**** Material provided ****

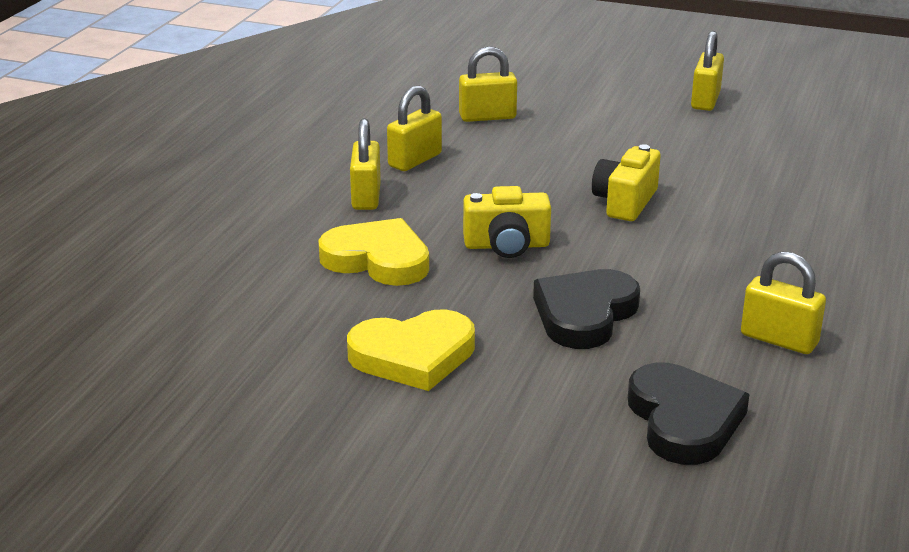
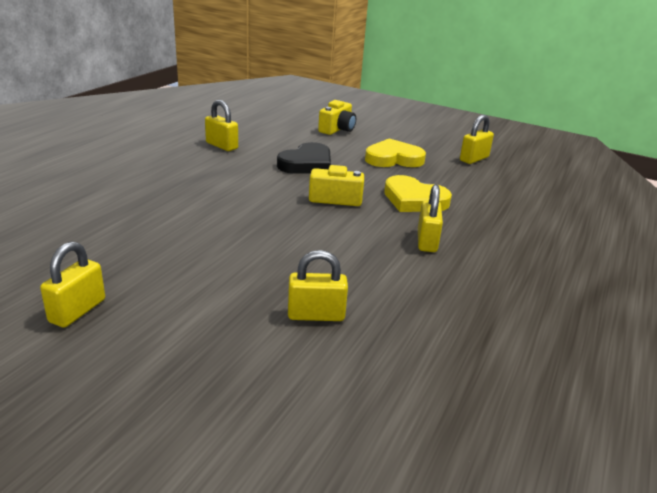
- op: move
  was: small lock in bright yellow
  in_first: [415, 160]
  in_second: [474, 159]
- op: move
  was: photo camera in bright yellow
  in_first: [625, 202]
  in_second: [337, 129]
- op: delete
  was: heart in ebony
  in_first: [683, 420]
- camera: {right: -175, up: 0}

****

Task brief:
With "bright" as the string to match, show every line of the entries above that has it.

Task output:
  was: small lock in bright yellow
  was: photo camera in bright yellow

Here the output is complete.